DIRECTIONS: Which lines of the data contain the string "brick"? Show each of them.

(Beginning of DATA EXCERPTS)

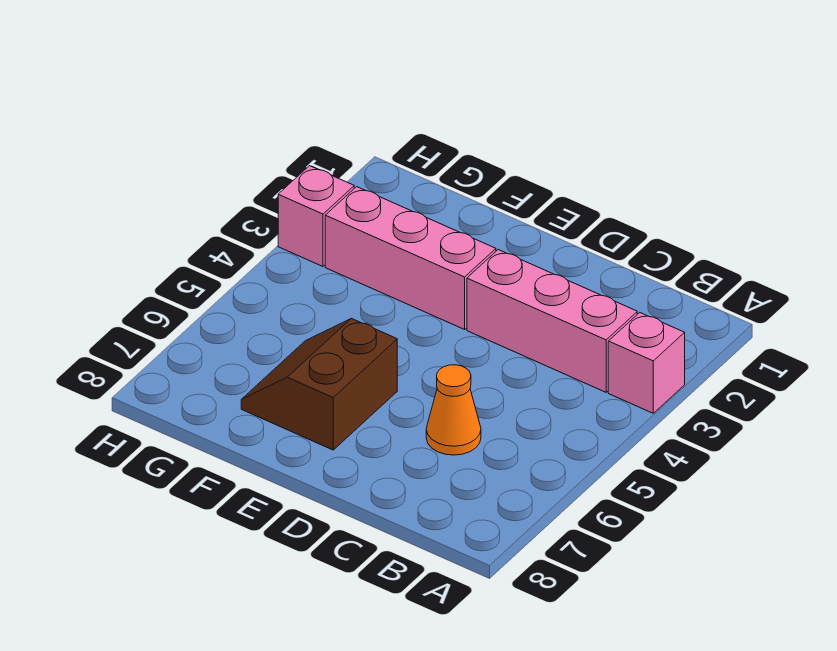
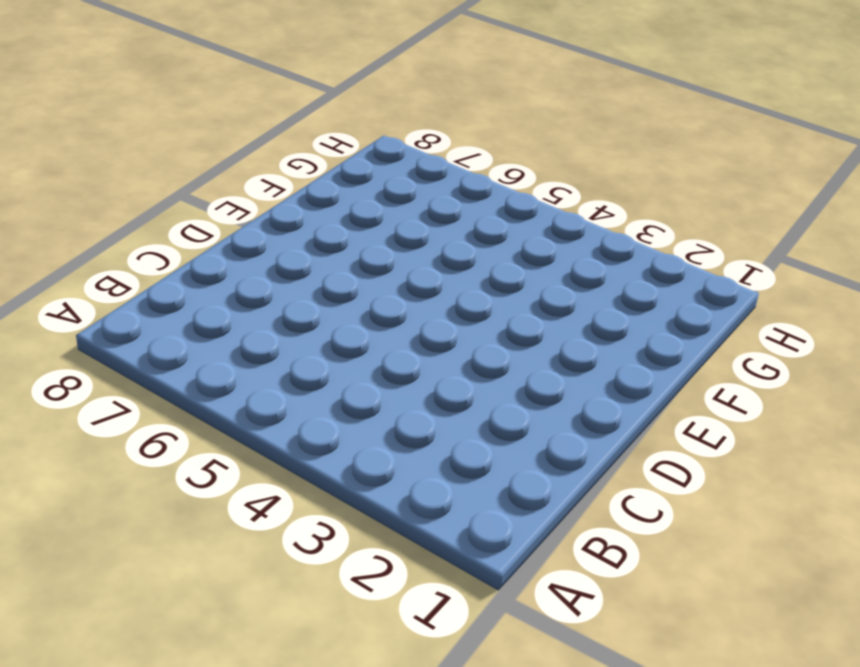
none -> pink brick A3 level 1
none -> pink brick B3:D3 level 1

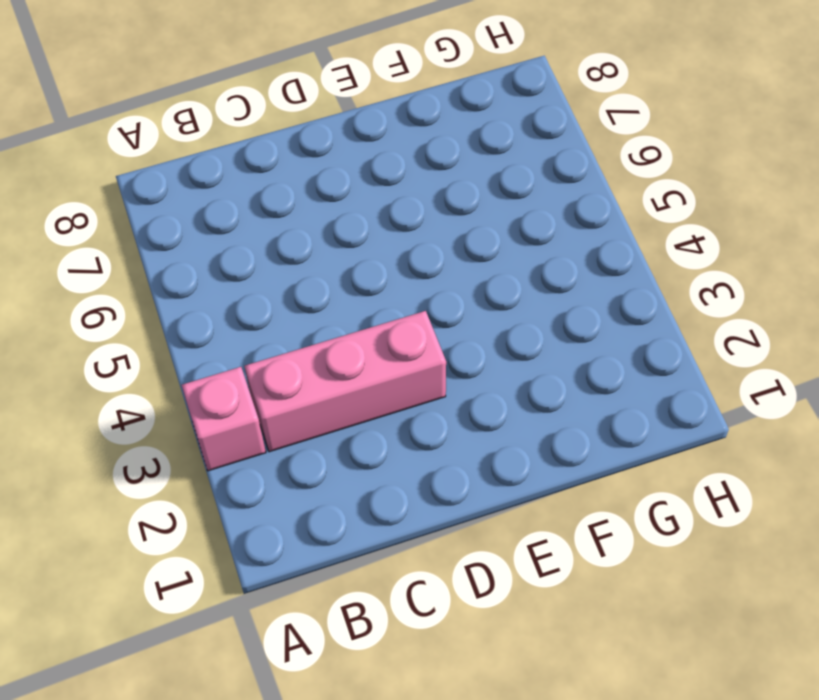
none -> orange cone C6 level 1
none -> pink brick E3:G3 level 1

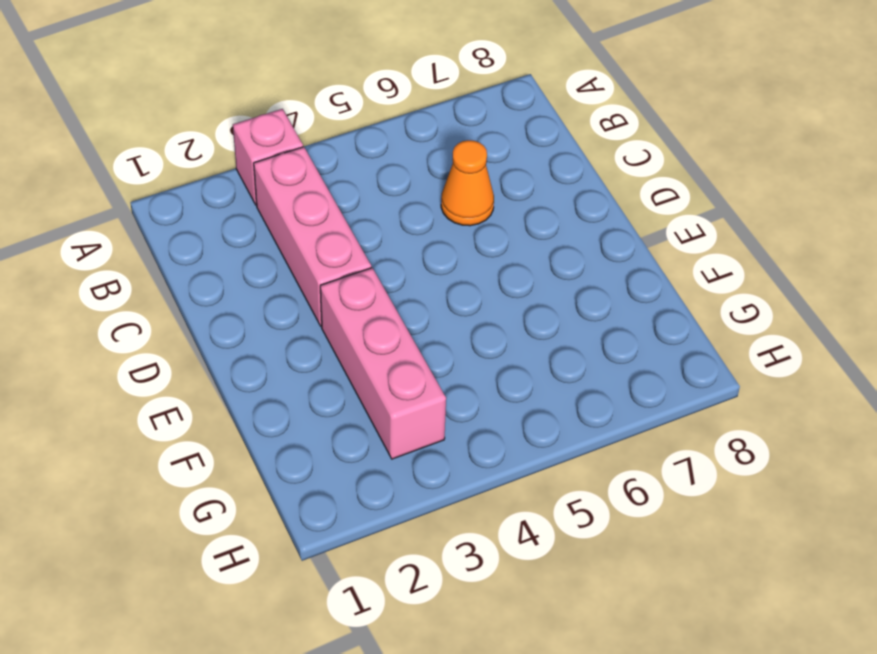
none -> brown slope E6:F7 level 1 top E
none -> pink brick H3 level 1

(End of DATA EXCERPTS)

ANSWER FOR THE TASK:
none -> pink brick A3 level 1
none -> pink brick B3:D3 level 1
none -> pink brick E3:G3 level 1
none -> pink brick H3 level 1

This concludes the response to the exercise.